▶ **EXERCISE DATA**:
——————————
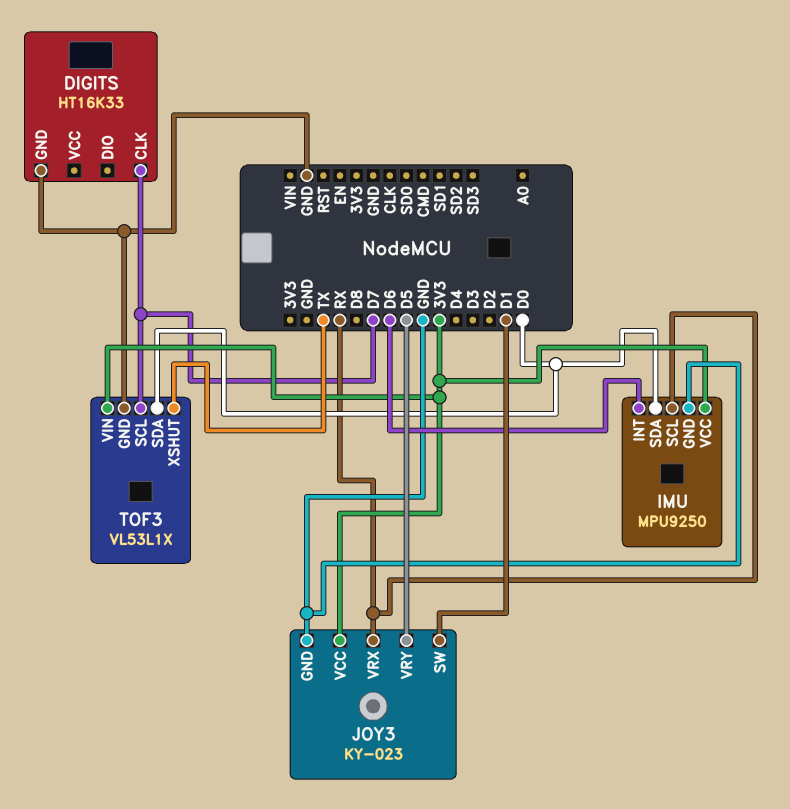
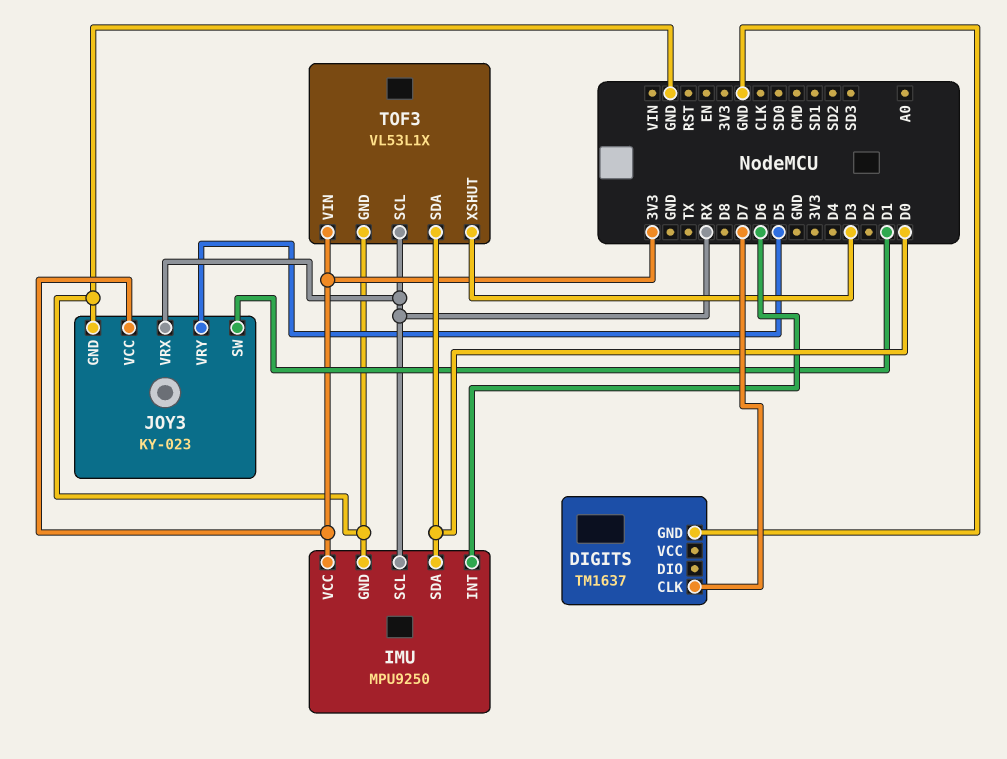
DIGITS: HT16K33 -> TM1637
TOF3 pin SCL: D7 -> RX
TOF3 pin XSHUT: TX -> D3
——————————
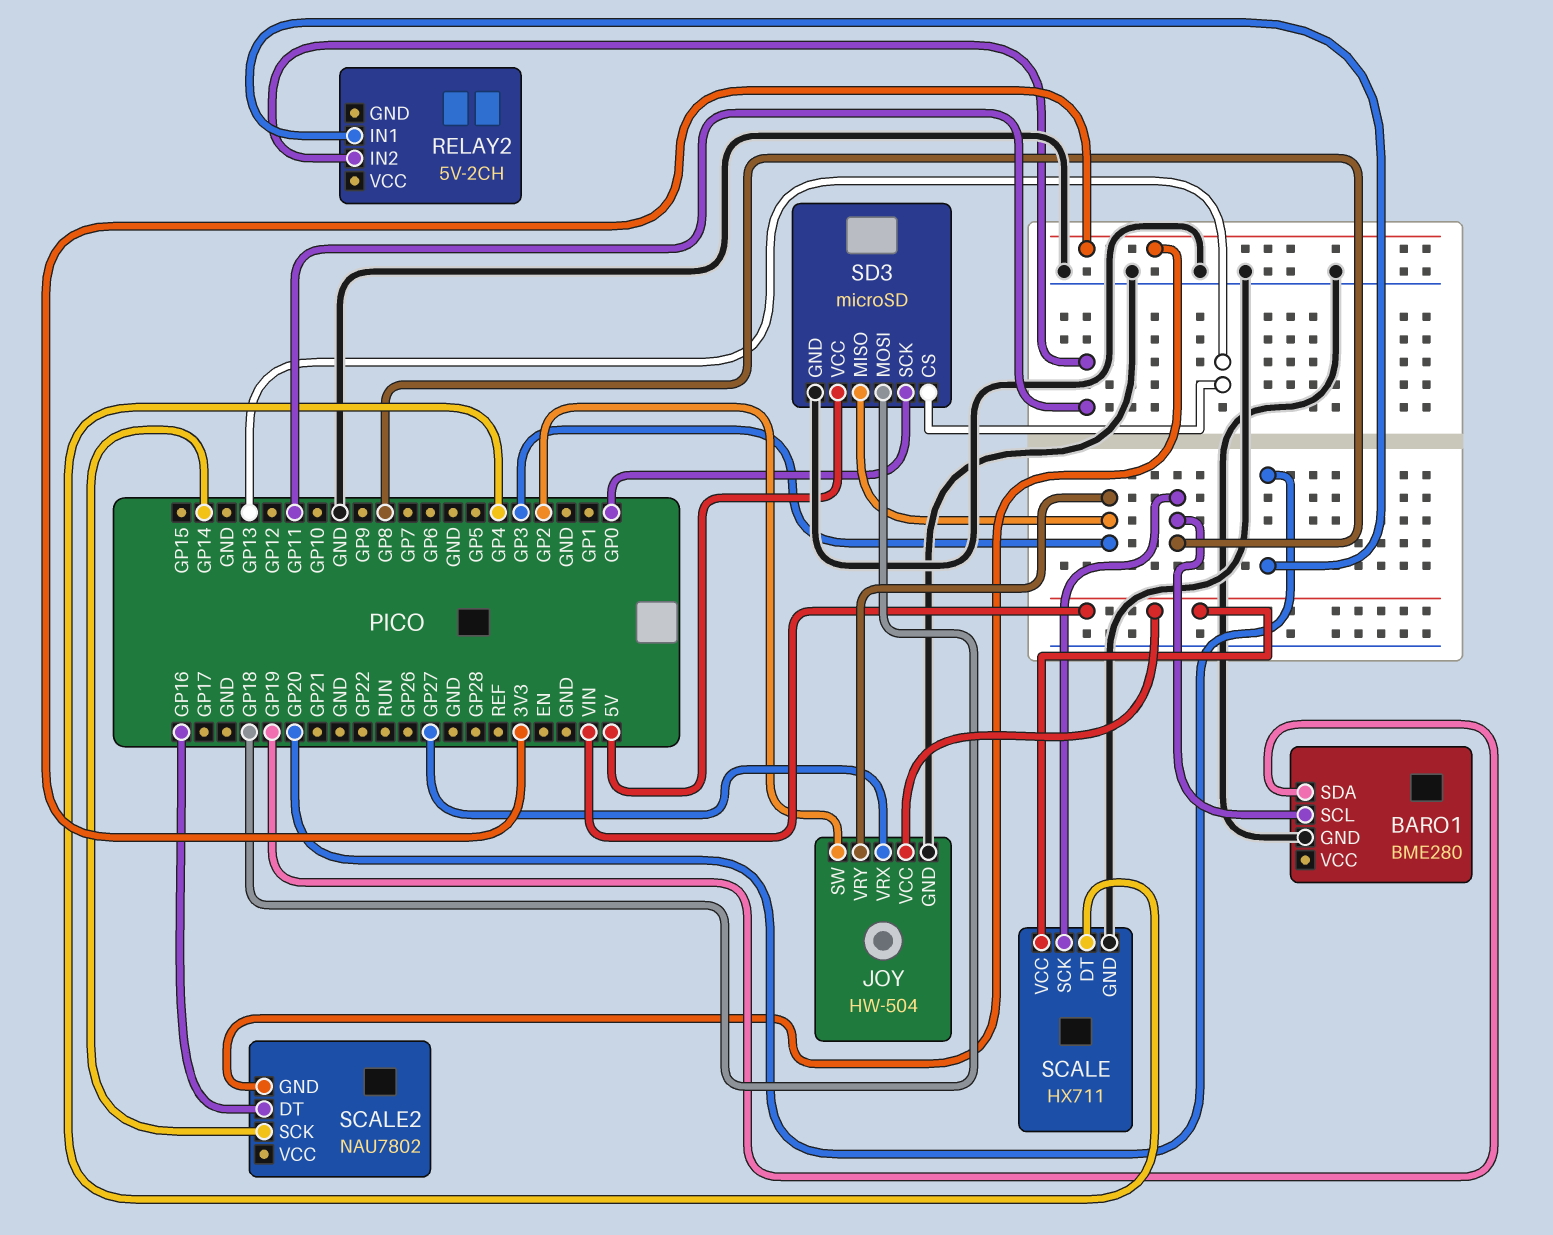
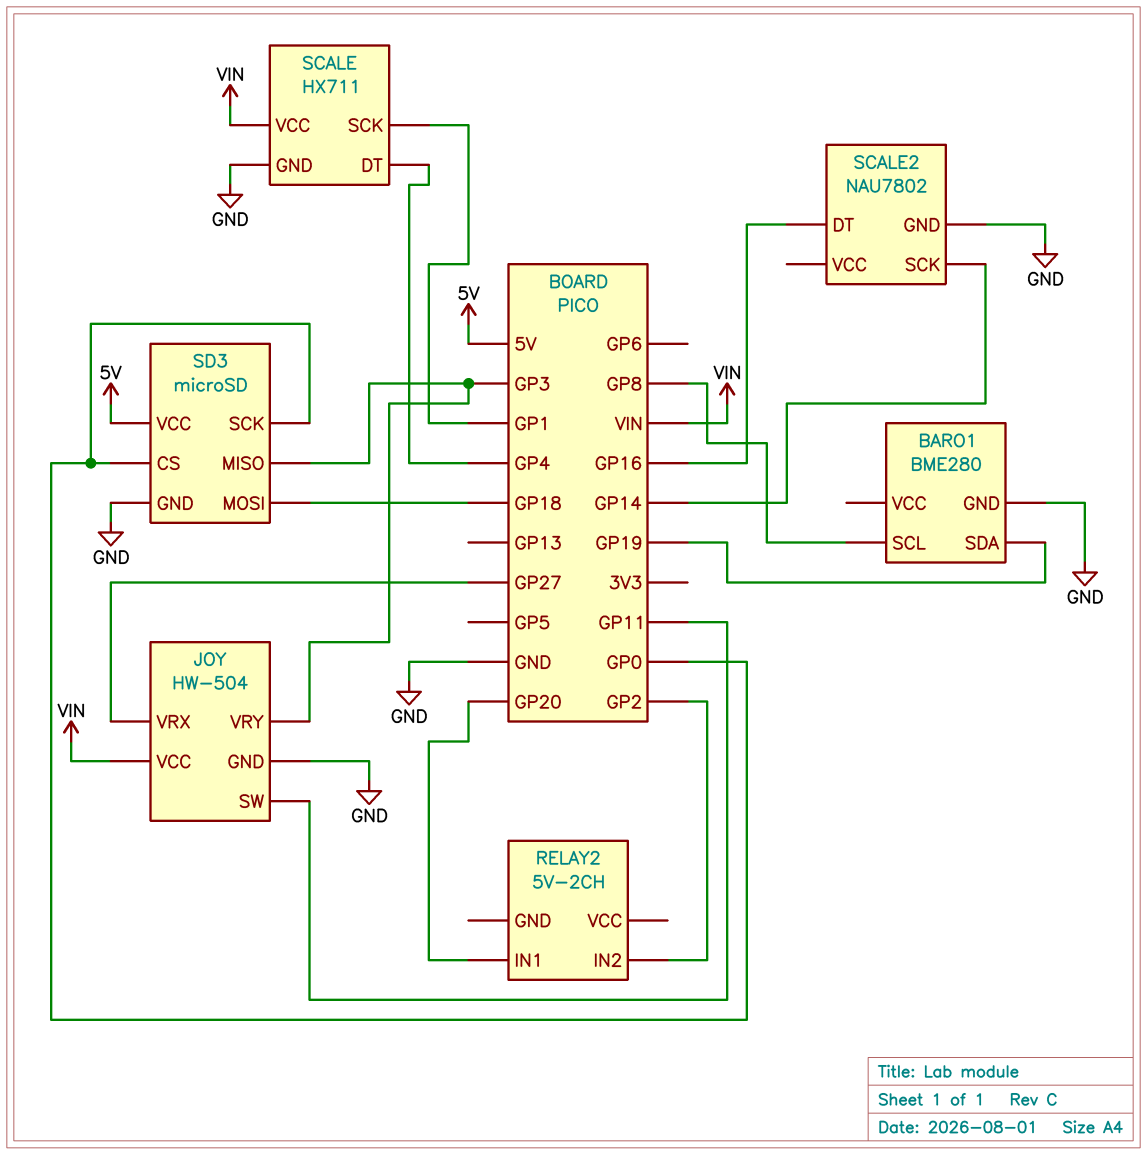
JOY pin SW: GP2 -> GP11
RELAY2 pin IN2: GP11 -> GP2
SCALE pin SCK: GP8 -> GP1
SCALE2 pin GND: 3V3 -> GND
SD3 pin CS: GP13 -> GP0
——————————
▶ **WHAT TO PRODUCE**: Could you restate word for word the lines above from the one containing "DIGITS: HT16K33 -> TM1637" through the one containing "TOF3 pin XSHUT: TX -> D3", both included, and nothing else?

▶ **WRITTEN ANSWER**:
DIGITS: HT16K33 -> TM1637
TOF3 pin SCL: D7 -> RX
TOF3 pin XSHUT: TX -> D3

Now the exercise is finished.